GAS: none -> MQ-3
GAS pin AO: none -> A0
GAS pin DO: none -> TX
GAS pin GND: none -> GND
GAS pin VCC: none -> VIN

...

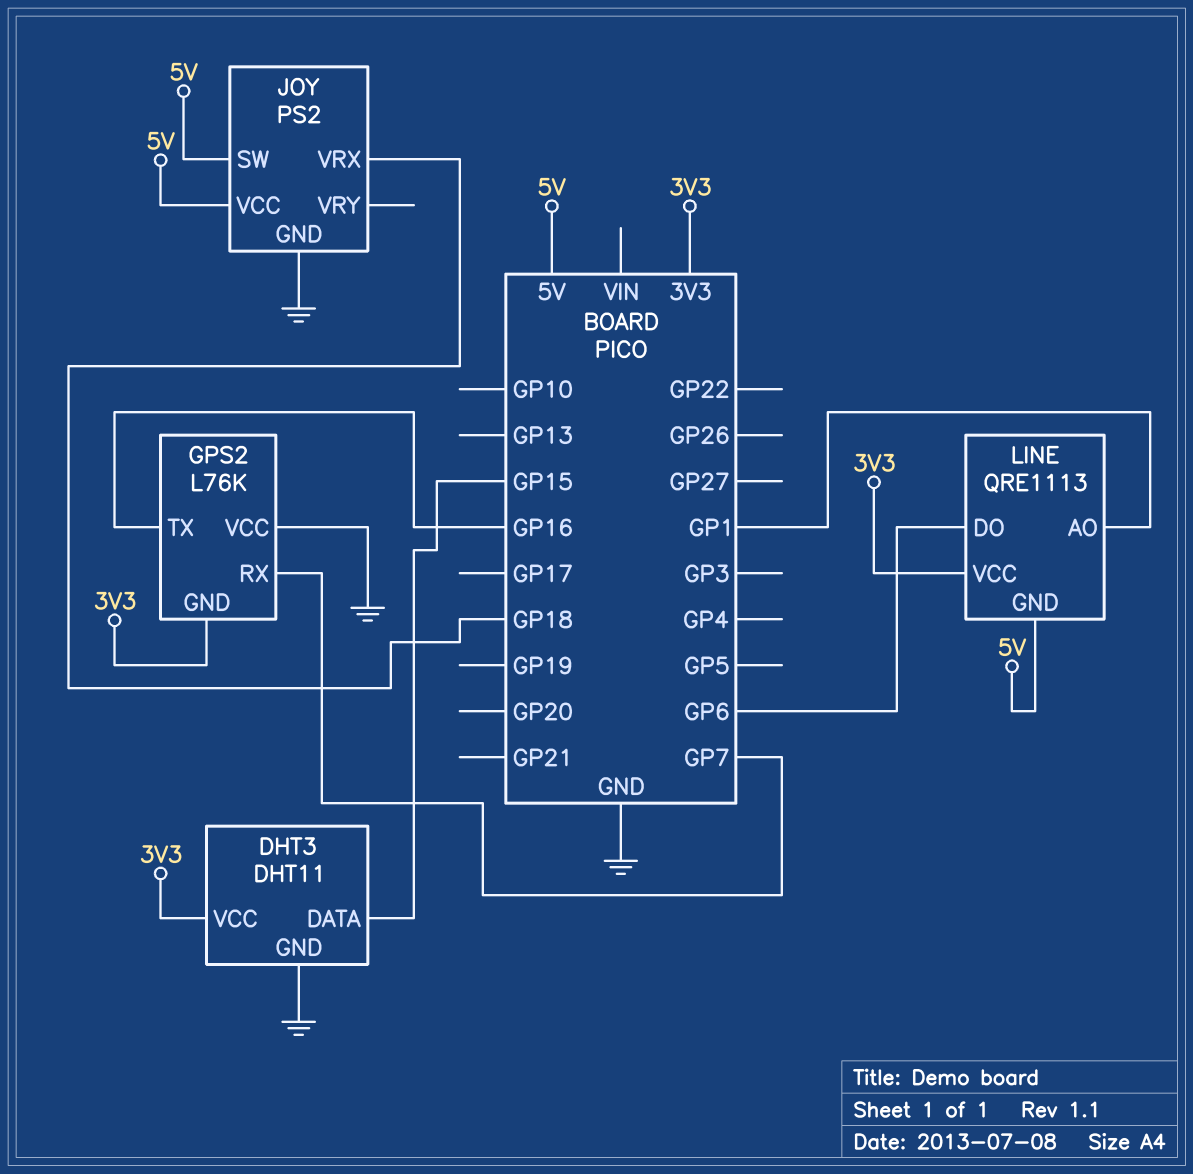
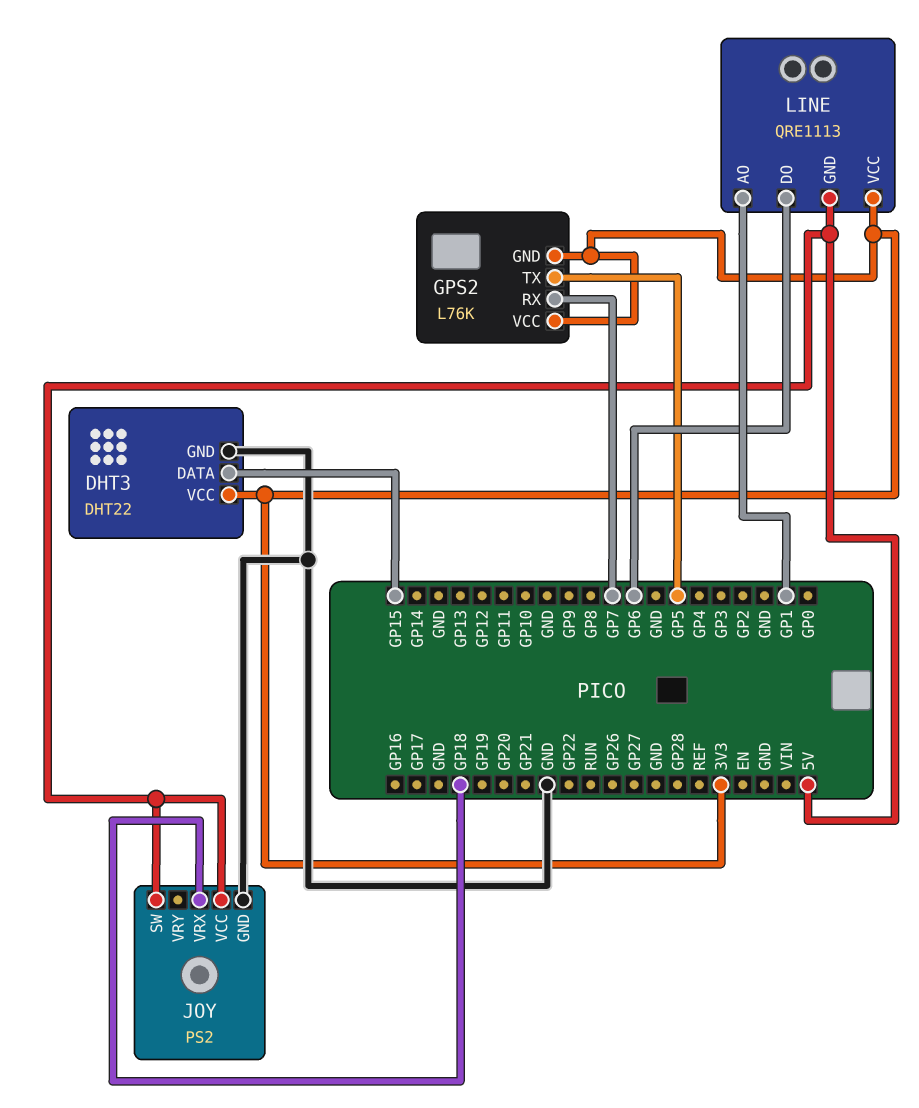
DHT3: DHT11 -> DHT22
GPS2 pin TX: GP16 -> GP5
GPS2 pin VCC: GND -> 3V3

...

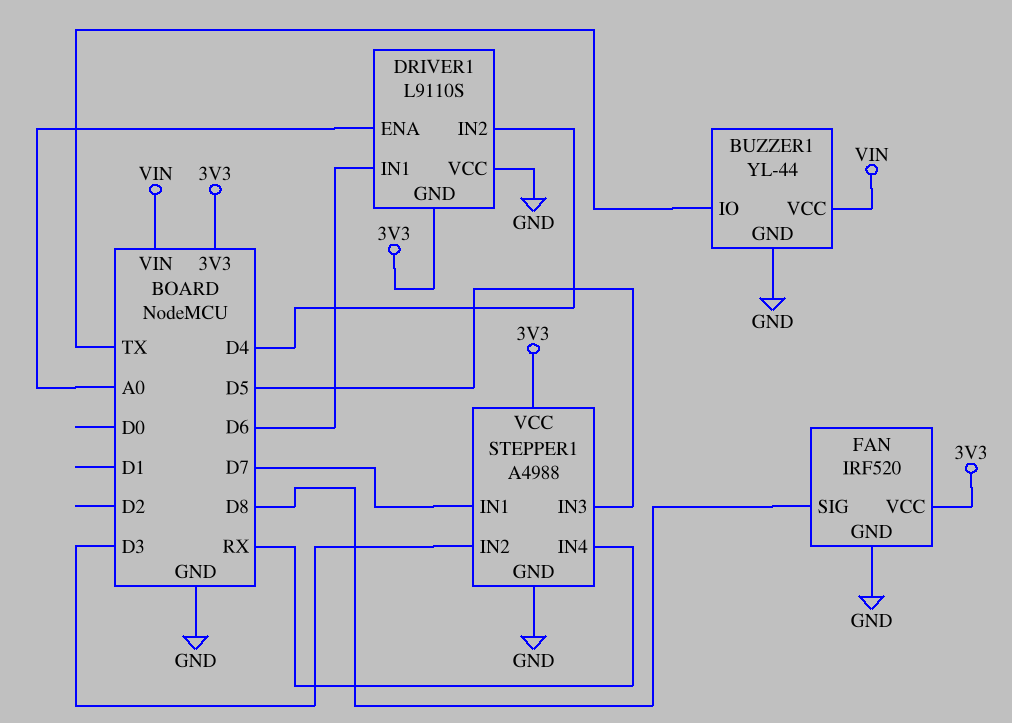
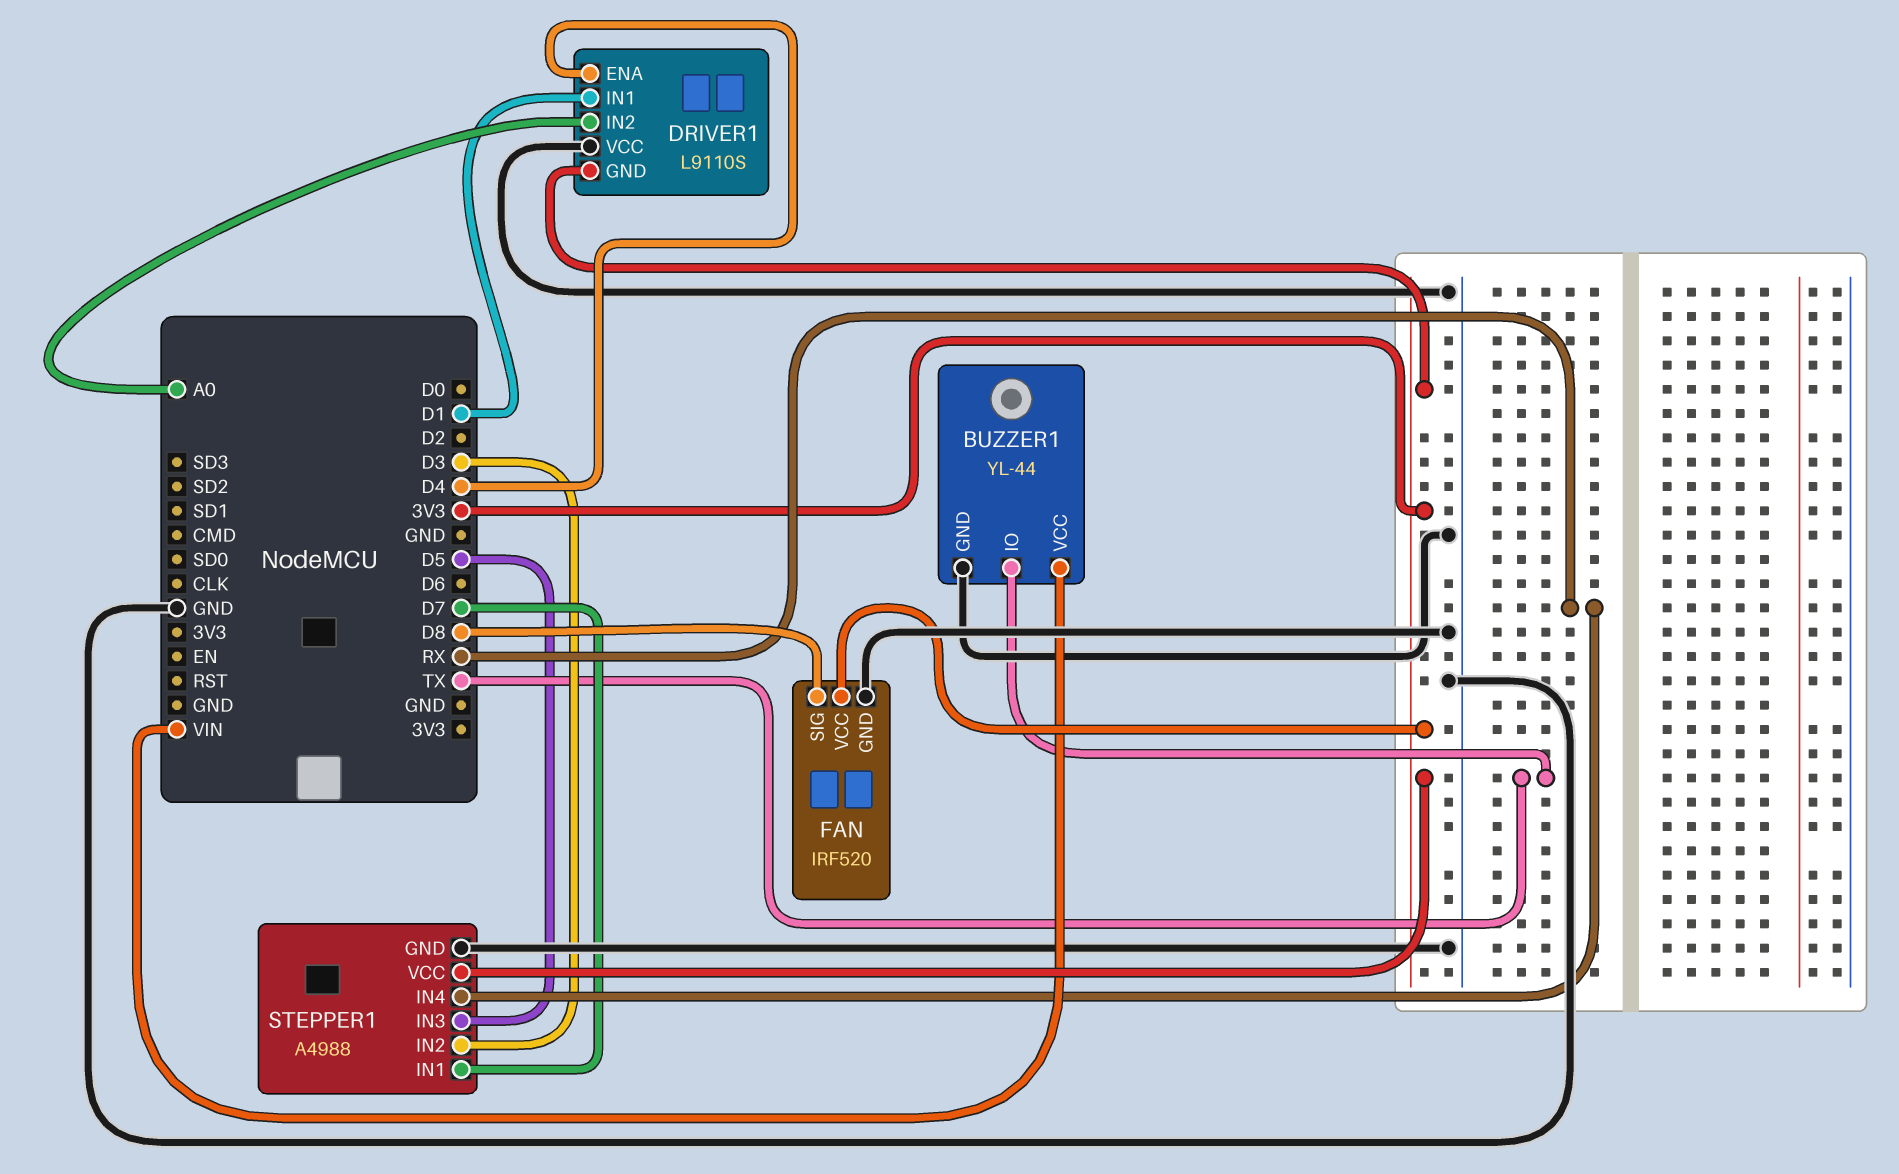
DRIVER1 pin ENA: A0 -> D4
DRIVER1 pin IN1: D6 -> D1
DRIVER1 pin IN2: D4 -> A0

_EXERCISE DIRECTIONS:_ Among the entries above, the lines between the ones containing "GAS: none -> MQ-3" and "GAS pin VCC: none -> VIN", inclusive, are to be transcribed exactly. No other line is to be given.

_TASK OUTPUT:_
GAS: none -> MQ-3
GAS pin AO: none -> A0
GAS pin DO: none -> TX
GAS pin GND: none -> GND
GAS pin VCC: none -> VIN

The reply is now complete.